What you are asked to do
Please repeat each line from the one holding "Daily studio.svg: [603,493,861,687]" through the final line of the data, exactly as it stands, with no pictures.

Data for this exercise
-.-.-

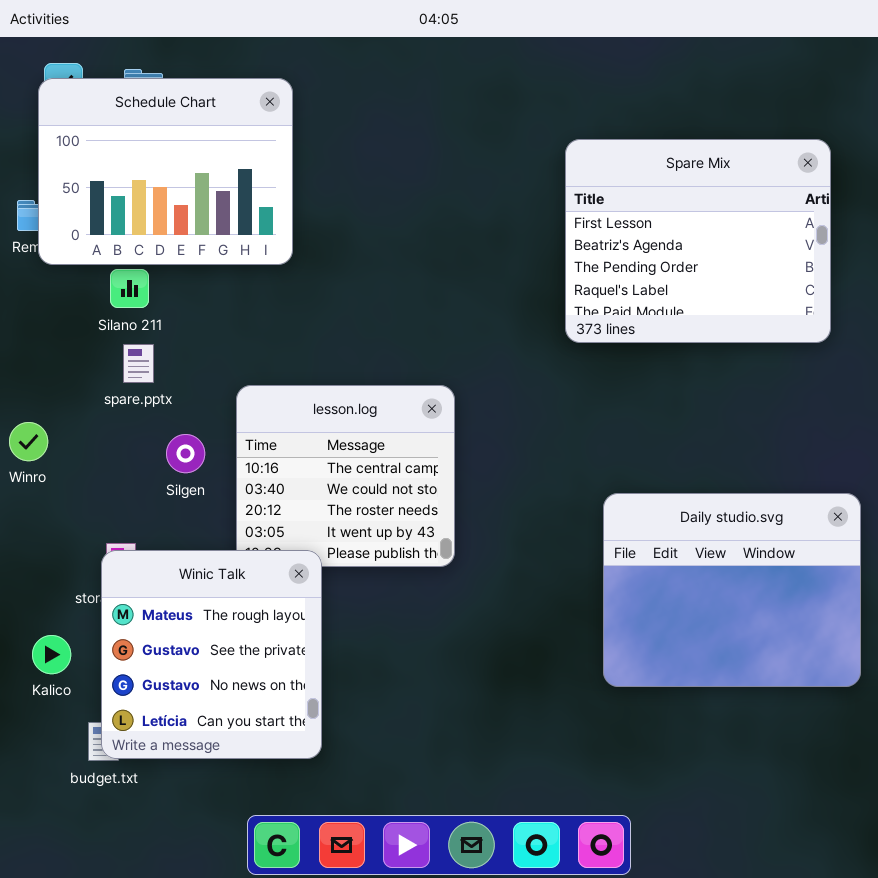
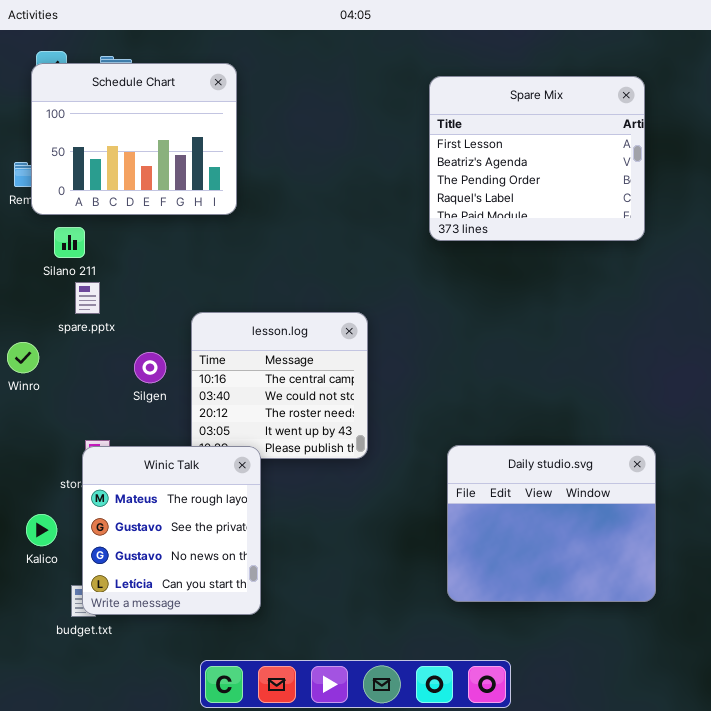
Spare Mix: [565,139,831,343] -> [429,76,645,241], moved
Silano 211: [110,269,149,308] -> [54,227,85,258], moved
spare.pptx: [123,344,154,383] -> [75,282,100,314], moved
Daily studio.svg: [603,493,861,687] -> [447,445,656,602], moved

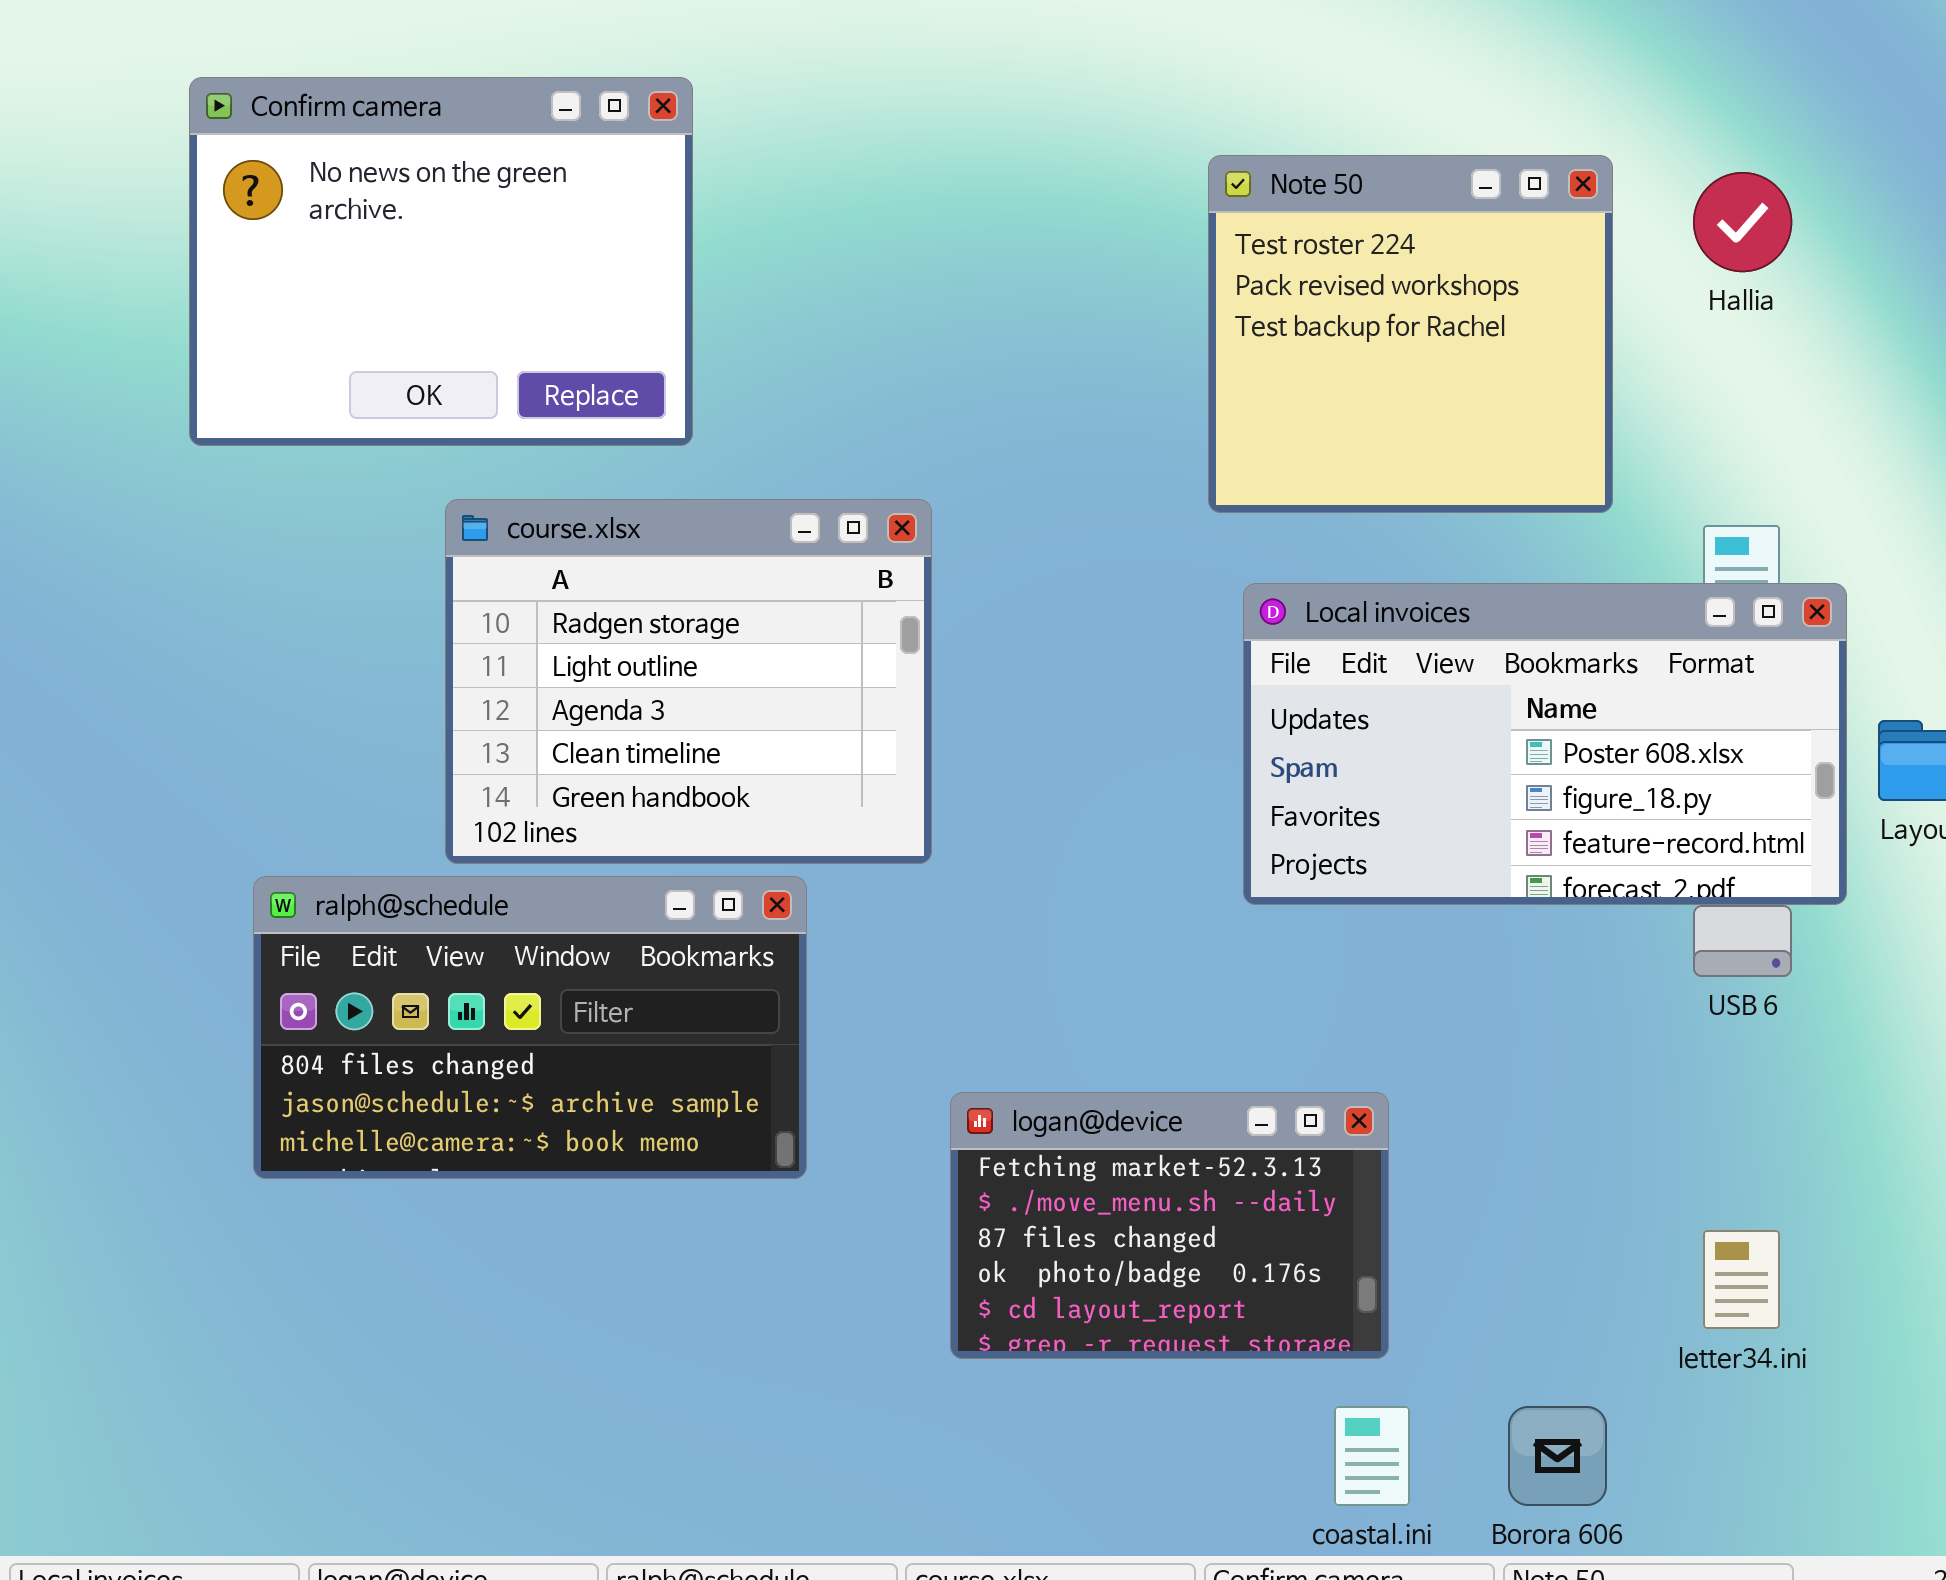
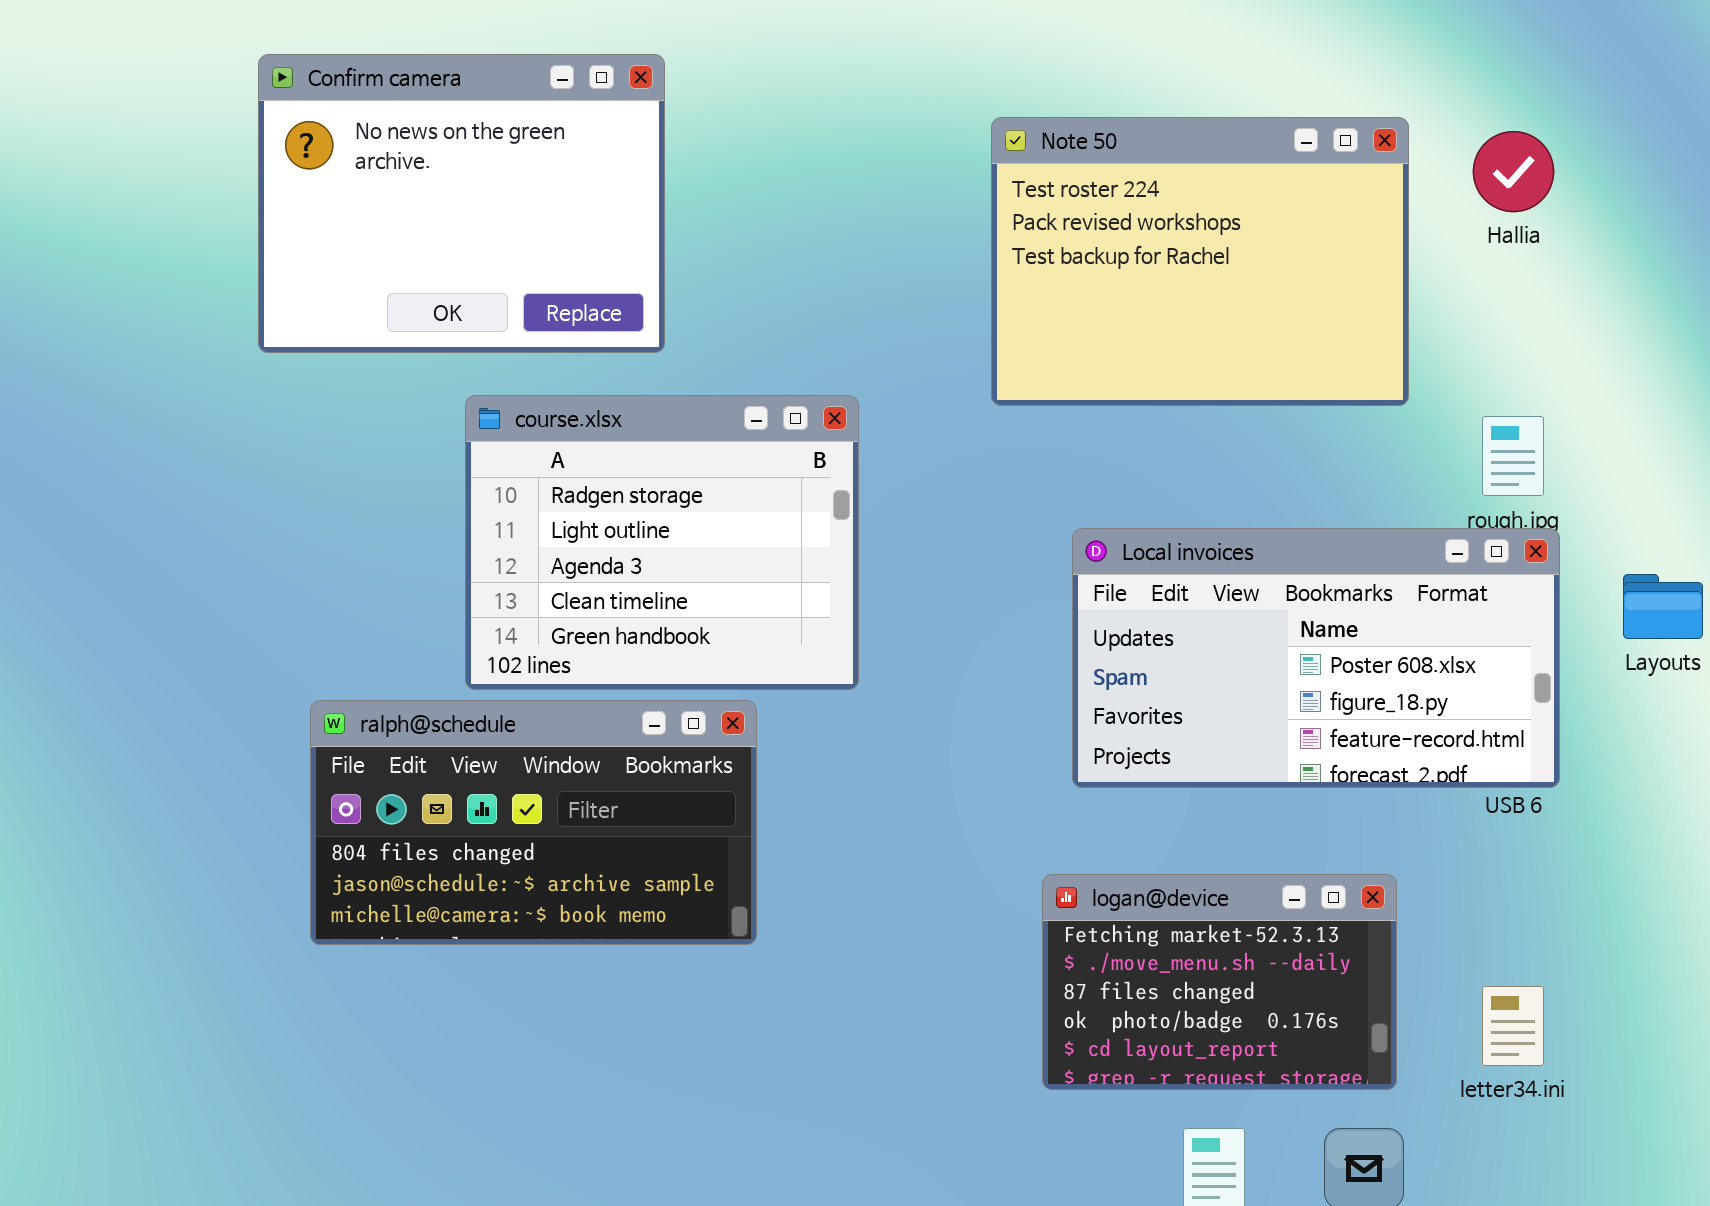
Note 50: [1208,155,1613,513] -> [991,117,1409,406], resized
Local invoices: [1243,583,1847,905] -> [1072,528,1560,788], moved
logan@device: [950,1092,1389,1359] -> [1042,874,1397,1090], moved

-.-.-

Solution to this exercise
Daily studio.svg: [603,493,861,687] -> [447,445,656,602], moved

Note 50: [1208,155,1613,513] -> [991,117,1409,406], resized
Local invoices: [1243,583,1847,905] -> [1072,528,1560,788], moved
logan@device: [950,1092,1389,1359] -> [1042,874,1397,1090], moved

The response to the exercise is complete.